• [What to do]
What do the lines from the one containing "C6: 1uF (plus" through the end of the listing below say? Restate them word for word and give nothing else.
▼▼▼
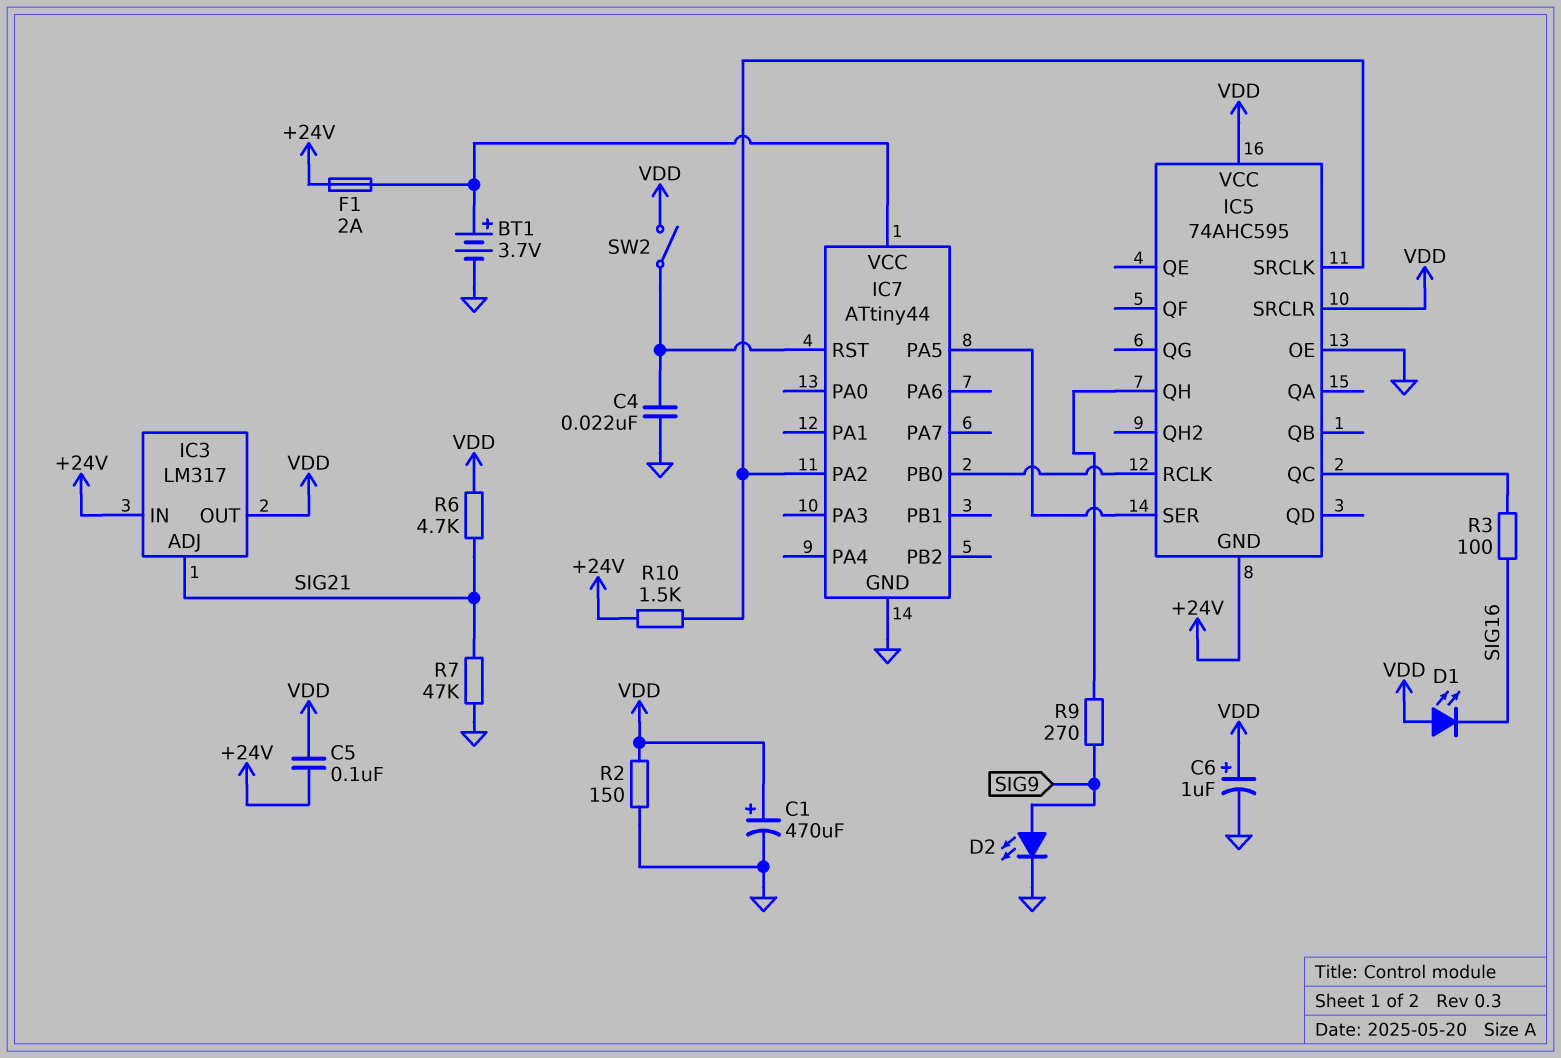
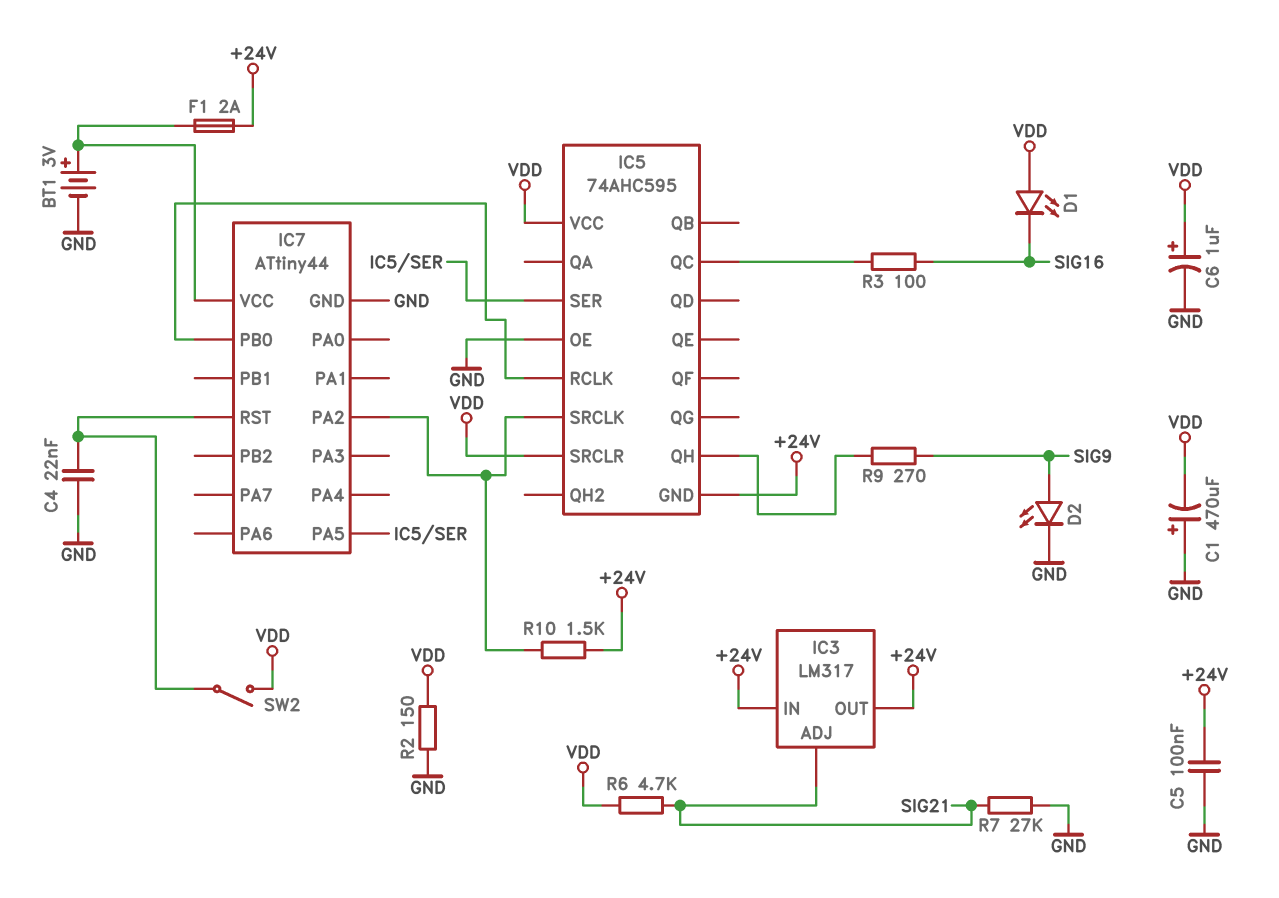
BT1: 3.7V (plus IC7/VCC, minus GND) -> 3V (plus IC7/VCC, minus GND)
C1: 470uF (plus VDD, minus GND) -> 470uF (plus GND, minus VDD)
C5: 100nF (+24V, VDD) -> 100nF (+24V, GND)
IC3 pin OUT: VDD -> +24V
R7: 47k (GND, SIG21) -> 27k (GND, SIG21)

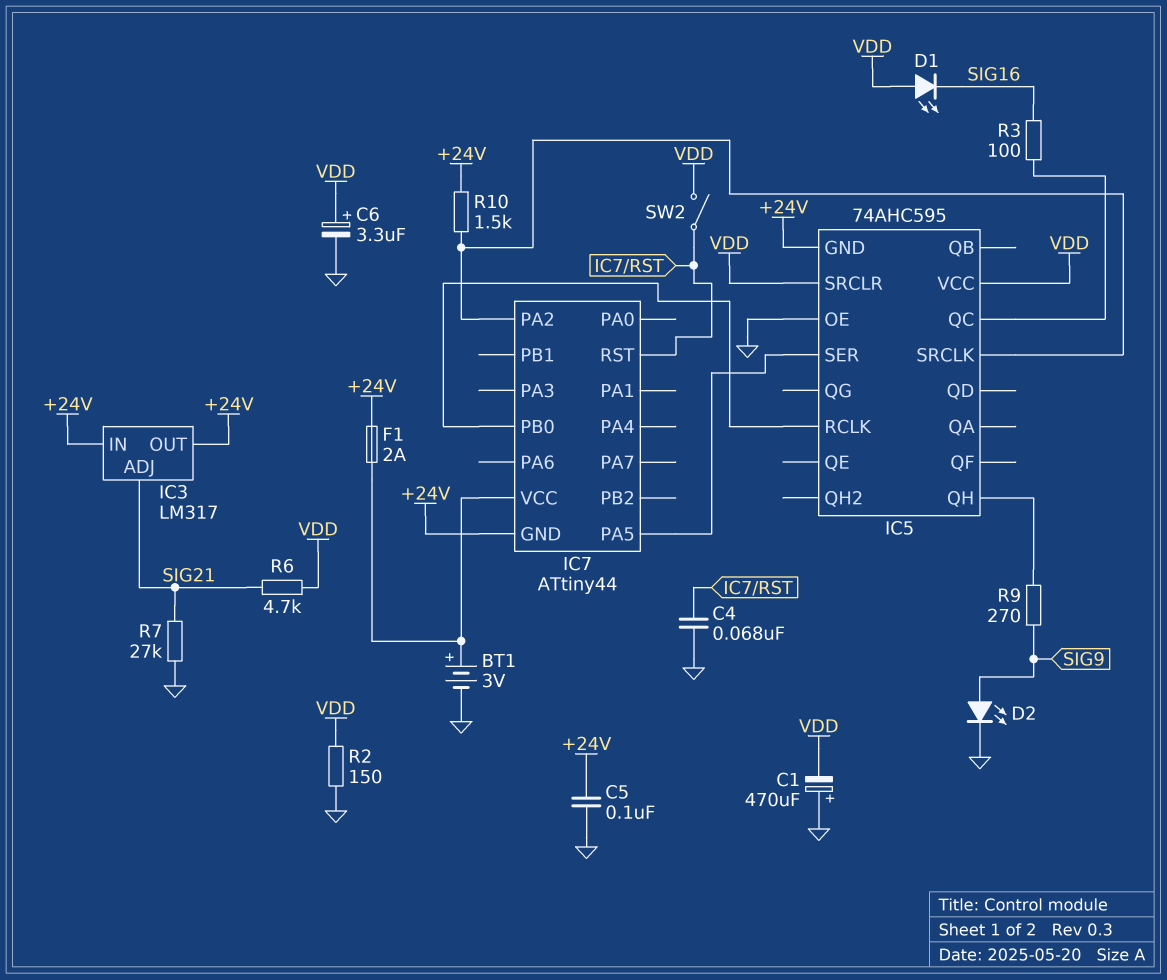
C4: 22nF (GND, IC7/RST) -> 68nF (GND, IC7/RST)
C6: 1uF (plus VDD, minus GND) -> 3.3uF (plus VDD, minus GND)
IC7 pin GND: GND -> +24V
▲▲▲
• [The answer]
C6: 1uF (plus VDD, minus GND) -> 3.3uF (plus VDD, minus GND)
IC7 pin GND: GND -> +24V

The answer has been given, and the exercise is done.